## Available records:
# # # # #
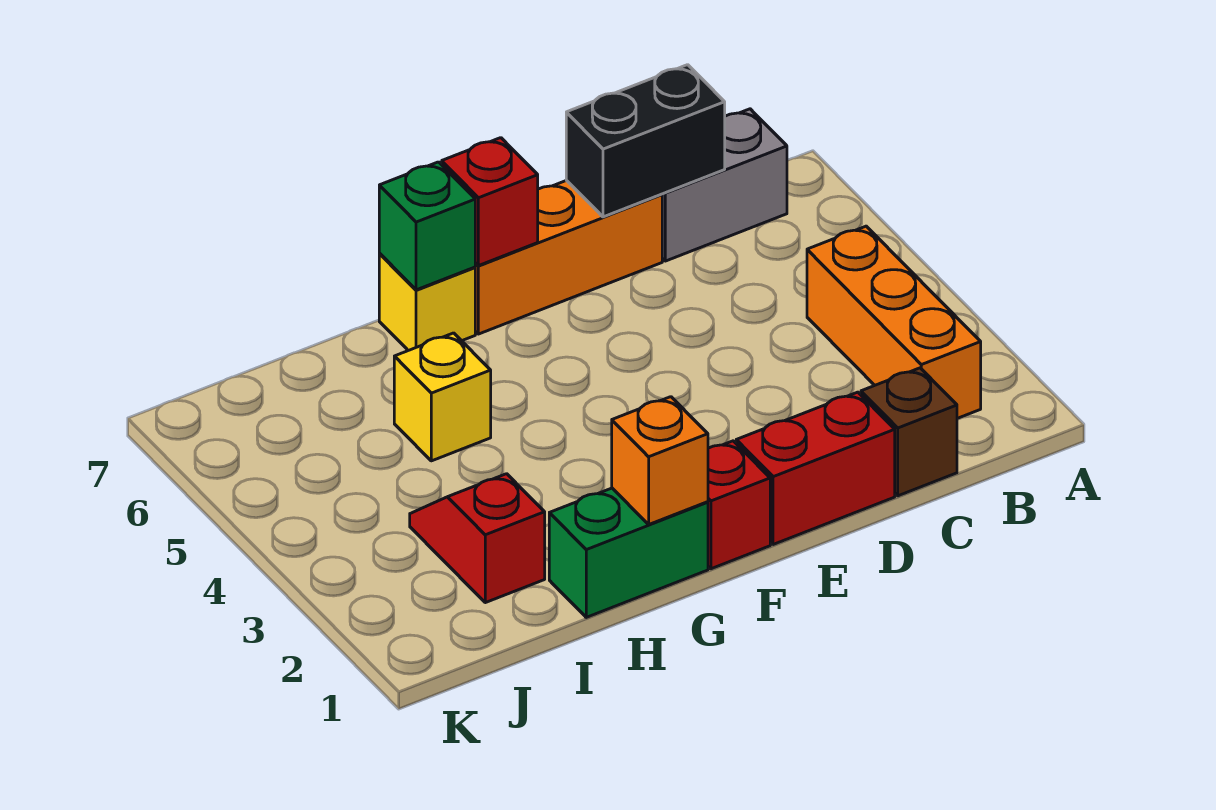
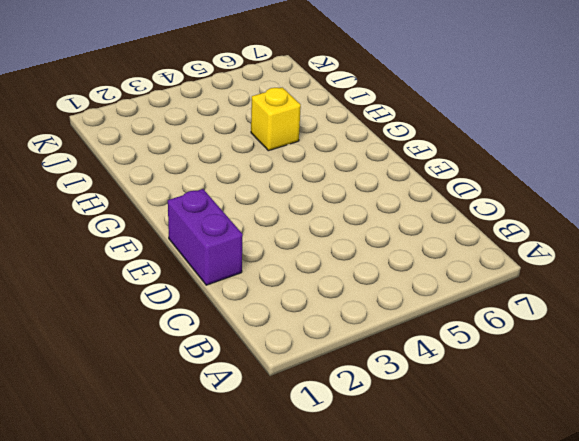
purple brick D1:E1 level 1 -> red brick D1:E1 level 1
none -> orange brick B2:B4 level 1
none -> grey brick B7:C7 level 1
none -> brown brick C1 level 1

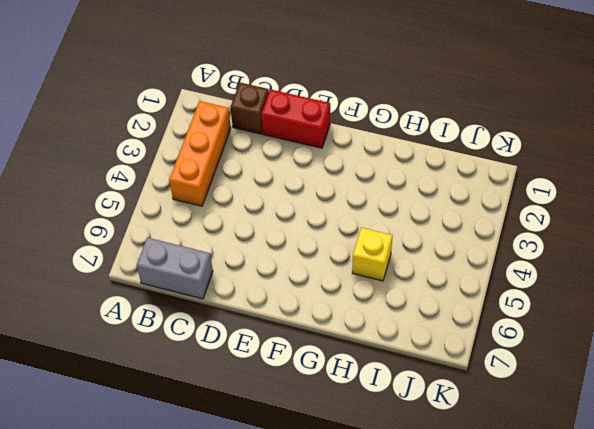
none -> orange brick D7:F7 level 1
none -> red brick F1 level 1
none -> green brick G1:H1 level 1

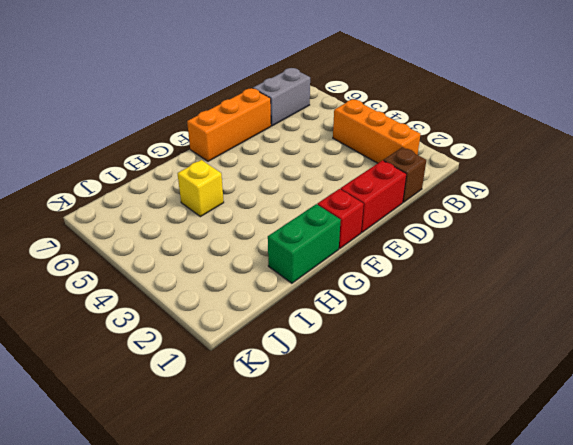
none -> yellow brick G7 level 1
none -> red slope I2:I3 level 1 top 2
none -> black brick C7:D7 level 2

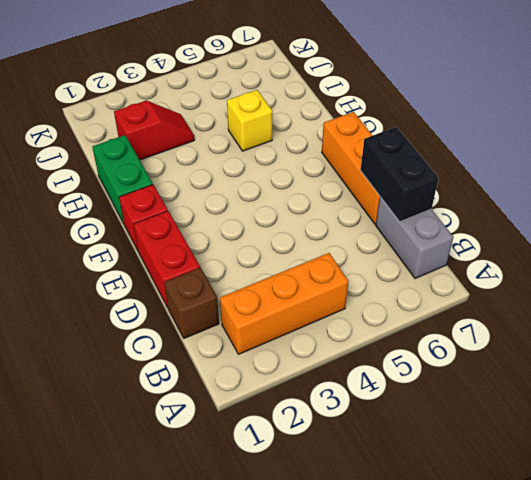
none -> yellow brick G7 level 1
none -> red brick F7 level 2
none -> orange brick G1 level 2

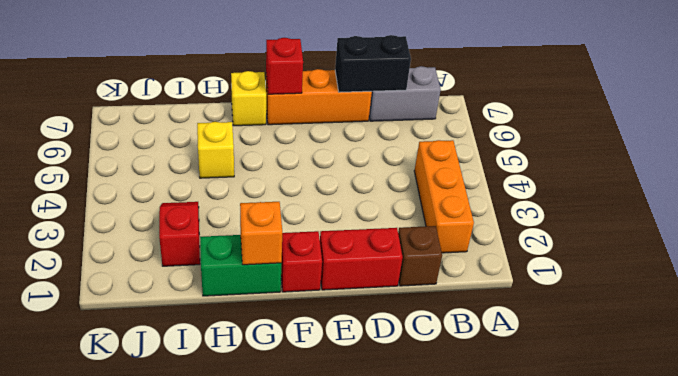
none -> green brick G7 level 2

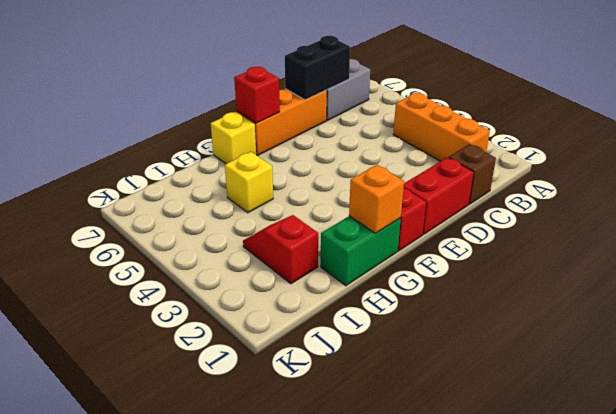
none -> green brick G7 level 2

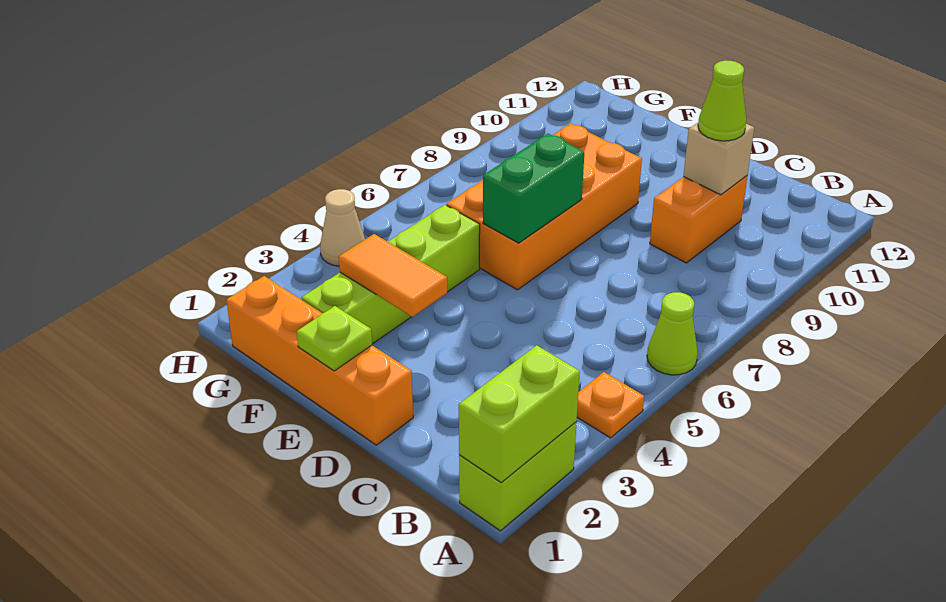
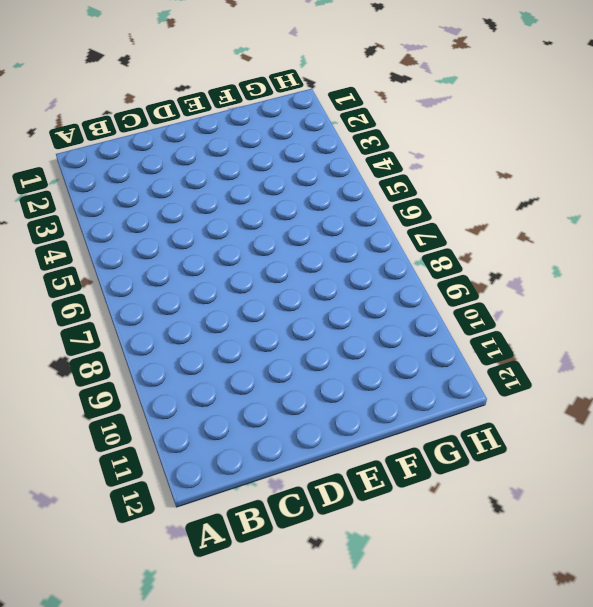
none -> lime brick A1:A2 level 1
none -> orange plate A4 level 1
none -> lime cone A6 level 1

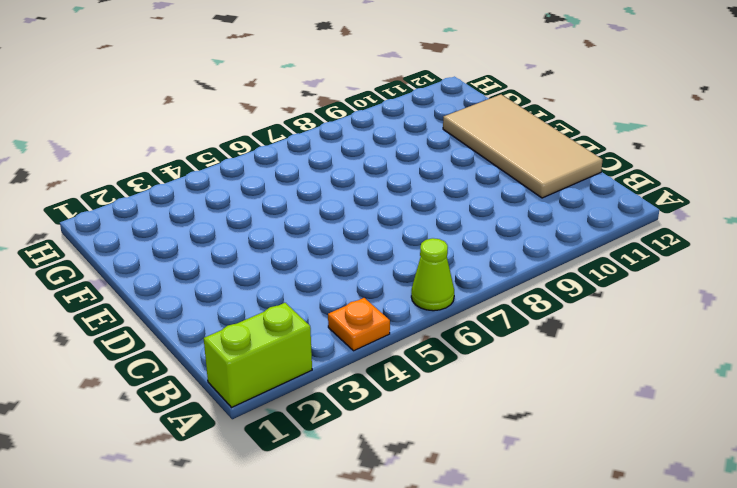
tan tile C11:F12 level 1 -> none
none -> orange brick C9:C10 level 1
none -> orange brick D1:G1 level 1
none -> orange brick E6:F9 level 1

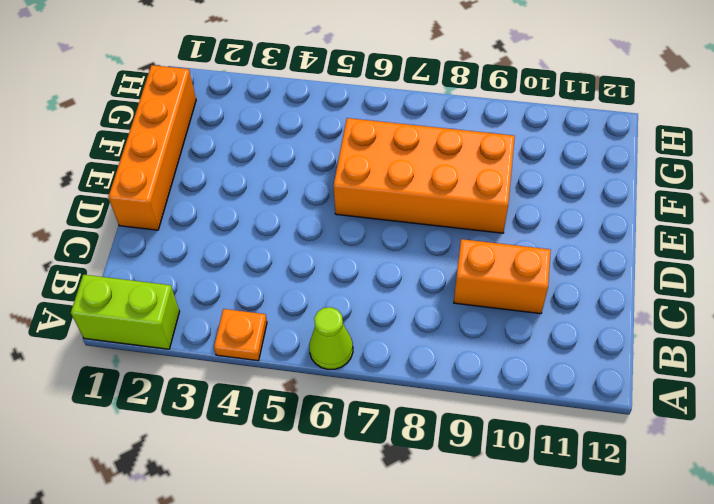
none -> lime brick F2:F5 level 1
none -> tan cone H4 level 1
none -> lime brick A1:A2 level 2

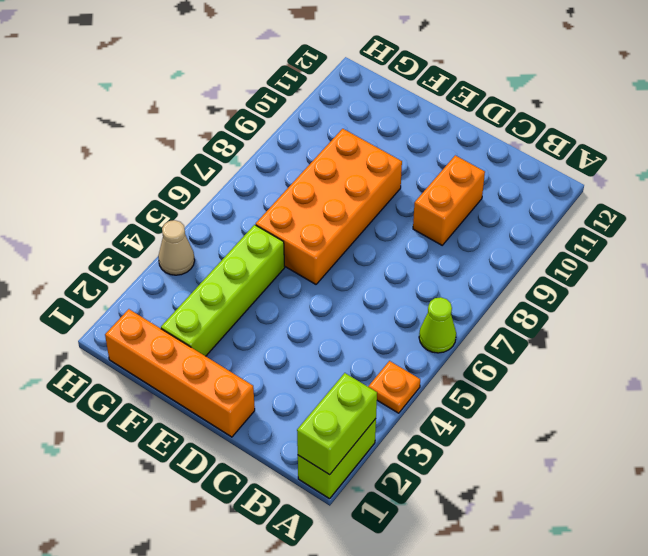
none -> tan brick C10 level 2
none -> lime plate E1 level 2
none -> orange tile E3:F3 level 2

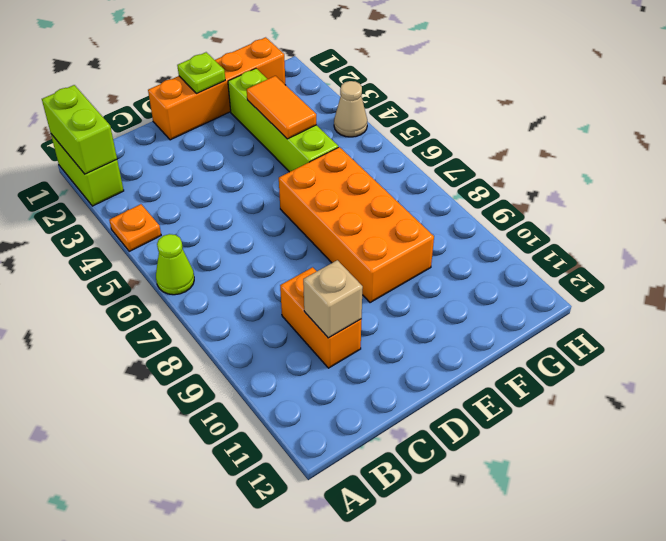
orange tile F3:F4 level 2 -> orange tile E3:F3 level 2
none -> green brick E6:E7 level 2
none -> lime cone C10 level 3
# # # # #
## Aim of the task:
Repeat the lines of the records verbatim, starting at the line containing "none -> red brick F7 level 2" and stopping after the final line. Images stay out.

## Solution for this problem:
none -> red brick F7 level 2
none -> orange brick G1 level 2

none -> green brick G7 level 2

none -> green brick G7 level 2

none -> lime brick A1:A2 level 1
none -> orange plate A4 level 1
none -> lime cone A6 level 1

tan tile C11:F12 level 1 -> none
none -> orange brick C9:C10 level 1
none -> orange brick D1:G1 level 1
none -> orange brick E6:F9 level 1

none -> lime brick F2:F5 level 1
none -> tan cone H4 level 1
none -> lime brick A1:A2 level 2

none -> tan brick C10 level 2
none -> lime plate E1 level 2
none -> orange tile E3:F3 level 2

orange tile F3:F4 level 2 -> orange tile E3:F3 level 2
none -> green brick E6:E7 level 2
none -> lime cone C10 level 3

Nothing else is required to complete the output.